Task directions:
Repeat exactly the lines that run from the one containing "BAT2: 3.7V (plus" to the end of the data, and leave out all others.

Data:
[Start of section]
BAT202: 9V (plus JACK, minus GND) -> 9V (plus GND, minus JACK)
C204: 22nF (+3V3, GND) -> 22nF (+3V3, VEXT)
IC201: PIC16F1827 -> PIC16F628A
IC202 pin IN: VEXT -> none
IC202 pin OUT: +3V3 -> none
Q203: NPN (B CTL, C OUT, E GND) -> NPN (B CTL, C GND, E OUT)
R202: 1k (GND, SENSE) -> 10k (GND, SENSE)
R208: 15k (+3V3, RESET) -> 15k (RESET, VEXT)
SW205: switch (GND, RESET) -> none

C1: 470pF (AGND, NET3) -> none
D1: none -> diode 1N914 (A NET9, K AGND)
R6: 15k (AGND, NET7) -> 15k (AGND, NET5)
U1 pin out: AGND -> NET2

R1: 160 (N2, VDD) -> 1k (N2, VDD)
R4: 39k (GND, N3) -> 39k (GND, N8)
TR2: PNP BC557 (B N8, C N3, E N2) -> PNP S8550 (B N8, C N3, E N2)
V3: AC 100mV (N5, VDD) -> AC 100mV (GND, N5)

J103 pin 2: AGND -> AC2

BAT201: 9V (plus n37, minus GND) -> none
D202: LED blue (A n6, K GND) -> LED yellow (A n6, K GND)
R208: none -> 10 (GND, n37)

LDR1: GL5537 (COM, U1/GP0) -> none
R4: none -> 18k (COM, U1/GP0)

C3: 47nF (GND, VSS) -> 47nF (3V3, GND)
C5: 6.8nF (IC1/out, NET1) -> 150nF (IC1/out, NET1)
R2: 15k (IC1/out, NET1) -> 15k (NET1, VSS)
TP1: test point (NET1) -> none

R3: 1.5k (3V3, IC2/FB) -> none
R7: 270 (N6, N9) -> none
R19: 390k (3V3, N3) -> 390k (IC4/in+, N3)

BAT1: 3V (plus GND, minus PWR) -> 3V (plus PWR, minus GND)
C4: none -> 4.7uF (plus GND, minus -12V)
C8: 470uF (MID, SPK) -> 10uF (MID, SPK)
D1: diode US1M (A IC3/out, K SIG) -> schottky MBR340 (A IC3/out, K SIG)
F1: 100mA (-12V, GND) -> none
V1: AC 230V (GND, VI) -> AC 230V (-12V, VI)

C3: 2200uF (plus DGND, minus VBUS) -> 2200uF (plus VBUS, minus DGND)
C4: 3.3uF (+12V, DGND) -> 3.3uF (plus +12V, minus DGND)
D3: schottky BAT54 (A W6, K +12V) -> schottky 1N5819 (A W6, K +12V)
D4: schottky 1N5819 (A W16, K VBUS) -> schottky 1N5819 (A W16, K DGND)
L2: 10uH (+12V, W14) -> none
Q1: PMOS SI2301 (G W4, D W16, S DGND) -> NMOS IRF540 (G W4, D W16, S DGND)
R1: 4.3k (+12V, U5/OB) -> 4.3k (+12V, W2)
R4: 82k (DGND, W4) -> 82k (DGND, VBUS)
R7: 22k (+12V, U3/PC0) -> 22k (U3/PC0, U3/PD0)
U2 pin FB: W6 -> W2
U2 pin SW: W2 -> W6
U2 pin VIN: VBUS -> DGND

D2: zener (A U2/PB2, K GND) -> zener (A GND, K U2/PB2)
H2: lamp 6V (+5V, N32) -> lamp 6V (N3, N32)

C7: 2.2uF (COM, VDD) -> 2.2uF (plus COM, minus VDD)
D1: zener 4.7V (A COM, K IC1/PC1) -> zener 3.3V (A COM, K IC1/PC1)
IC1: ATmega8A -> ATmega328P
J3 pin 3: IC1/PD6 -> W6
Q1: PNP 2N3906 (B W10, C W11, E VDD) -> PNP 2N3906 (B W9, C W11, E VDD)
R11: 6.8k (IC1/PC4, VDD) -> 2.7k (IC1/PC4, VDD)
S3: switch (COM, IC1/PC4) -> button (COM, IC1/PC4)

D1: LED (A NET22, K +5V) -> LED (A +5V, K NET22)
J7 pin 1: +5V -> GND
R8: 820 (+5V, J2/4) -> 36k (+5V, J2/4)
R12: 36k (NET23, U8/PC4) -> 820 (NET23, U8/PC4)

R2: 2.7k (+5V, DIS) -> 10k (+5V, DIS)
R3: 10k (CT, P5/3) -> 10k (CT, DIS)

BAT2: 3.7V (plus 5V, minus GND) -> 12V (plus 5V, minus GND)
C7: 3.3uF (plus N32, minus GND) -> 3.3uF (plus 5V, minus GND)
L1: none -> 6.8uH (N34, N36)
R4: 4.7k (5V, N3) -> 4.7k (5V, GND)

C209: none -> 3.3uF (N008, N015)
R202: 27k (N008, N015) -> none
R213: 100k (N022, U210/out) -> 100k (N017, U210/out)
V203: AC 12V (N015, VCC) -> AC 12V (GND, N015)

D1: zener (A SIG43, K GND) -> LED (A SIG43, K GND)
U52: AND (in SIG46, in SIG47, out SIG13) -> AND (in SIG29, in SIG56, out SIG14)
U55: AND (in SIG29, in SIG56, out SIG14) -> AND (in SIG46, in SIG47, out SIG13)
[End of section]
Reply:
BAT2: 3.7V (plus 5V, minus GND) -> 12V (plus 5V, minus GND)
C7: 3.3uF (plus N32, minus GND) -> 3.3uF (plus 5V, minus GND)
L1: none -> 6.8uH (N34, N36)
R4: 4.7k (5V, N3) -> 4.7k (5V, GND)

C209: none -> 3.3uF (N008, N015)
R202: 27k (N008, N015) -> none
R213: 100k (N022, U210/out) -> 100k (N017, U210/out)
V203: AC 12V (N015, VCC) -> AC 12V (GND, N015)

D1: zener (A SIG43, K GND) -> LED (A SIG43, K GND)
U52: AND (in SIG46, in SIG47, out SIG13) -> AND (in SIG29, in SIG56, out SIG14)
U55: AND (in SIG29, in SIG56, out SIG14) -> AND (in SIG46, in SIG47, out SIG13)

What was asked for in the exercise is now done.